WHAT NEEDS TO BE DONE:
Make an exact copy of each entry, leaving out every picture.

DATA RECORDS:
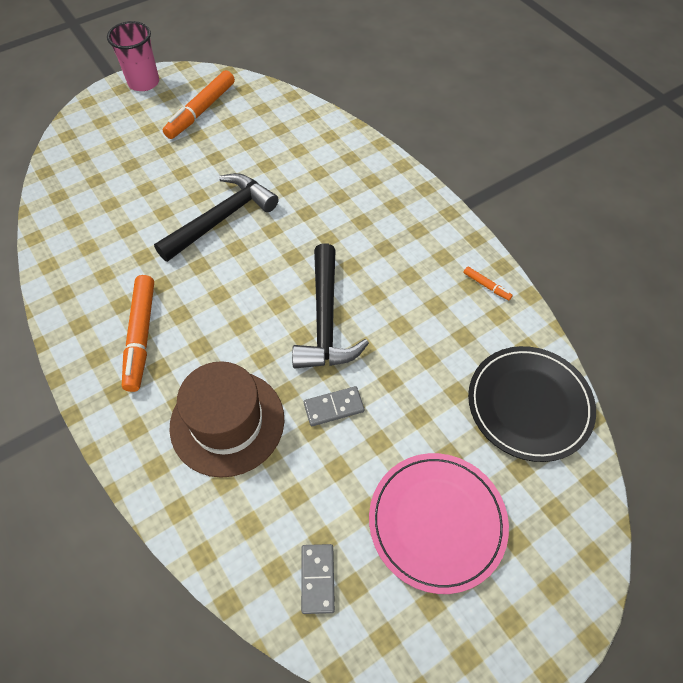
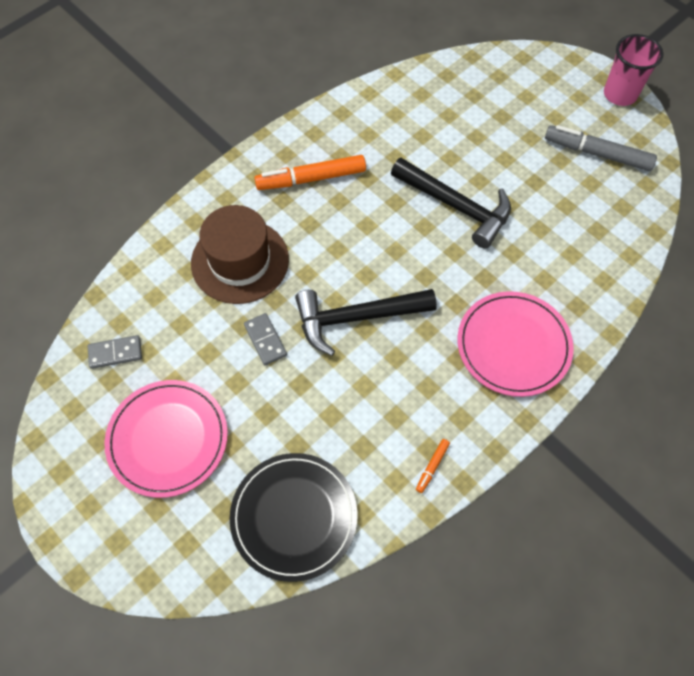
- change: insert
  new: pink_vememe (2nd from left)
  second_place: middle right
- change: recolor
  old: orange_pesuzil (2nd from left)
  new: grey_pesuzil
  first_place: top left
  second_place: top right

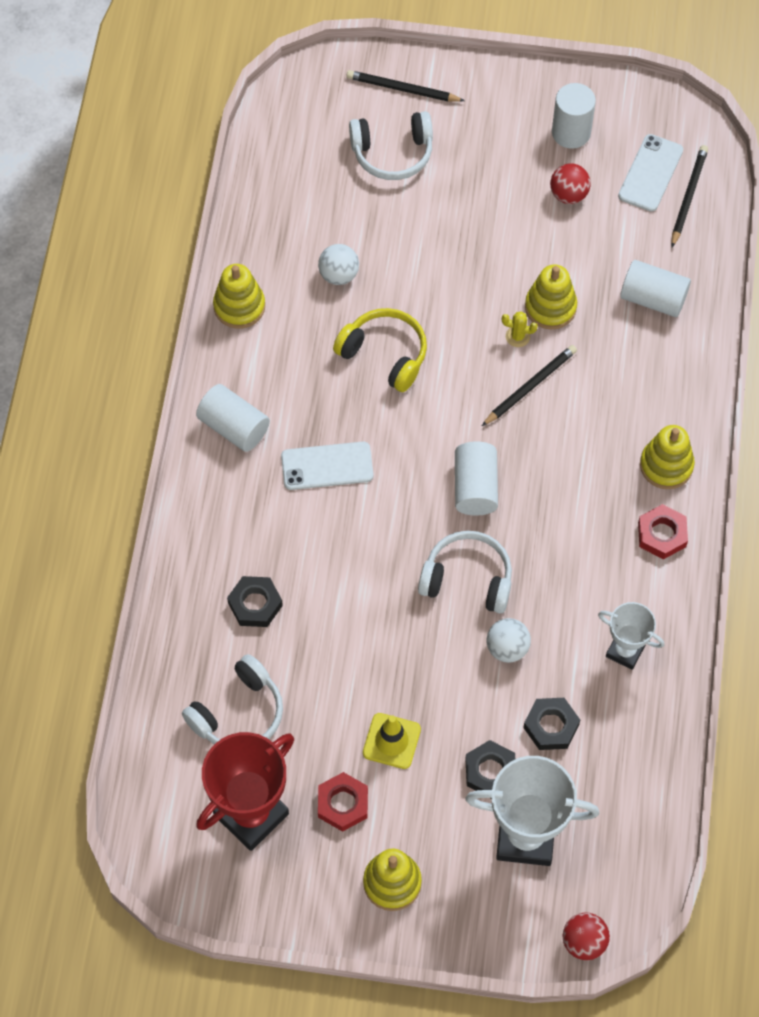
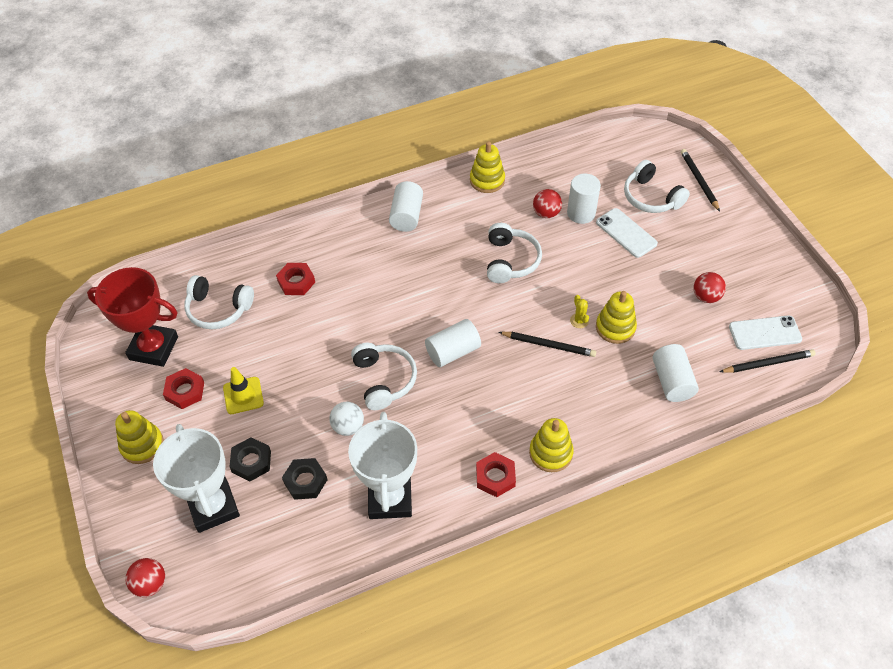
- change: recolor
  old: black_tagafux (1st from left)
  new: red_tagafux (2nd from left)
  first_place: centre
  second_place: middle left
- change: resize
  old: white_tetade (2nd from left)
  first_place: middle right
  second_place: bottom centre
  factor: 1.74
- change: recolor
  old: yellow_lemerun
  new: white_lemerun (3rd from left)
  first_place: centre
  second_place: centre
- change: recolor
  old: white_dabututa (1st from left)
  new: red_dabututa (2nd from left)
  first_place: top centre
  second_place: top centre
- change: move
  old: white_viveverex (3rd from left)
  first_place: top right
  second_place: top centre
- change: move
  old: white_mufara (1st from left)
  first_place: centre
  second_place: middle right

RESPONSE:
- change: insert
  new: pink_vememe (2nd from left)
  second_place: middle right
- change: recolor
  old: orange_pesuzil (2nd from left)
  new: grey_pesuzil
  first_place: top left
  second_place: top right

- change: recolor
  old: black_tagafux (1st from left)
  new: red_tagafux (2nd from left)
  first_place: centre
  second_place: middle left
- change: resize
  old: white_tetade (2nd from left)
  first_place: middle right
  second_place: bottom centre
  factor: 1.74
- change: recolor
  old: yellow_lemerun
  new: white_lemerun (3rd from left)
  first_place: centre
  second_place: centre
- change: recolor
  old: white_dabututa (1st from left)
  new: red_dabututa (2nd from left)
  first_place: top centre
  second_place: top centre
- change: move
  old: white_viveverex (3rd from left)
  first_place: top right
  second_place: top centre
- change: move
  old: white_mufara (1st from left)
  first_place: centre
  second_place: middle right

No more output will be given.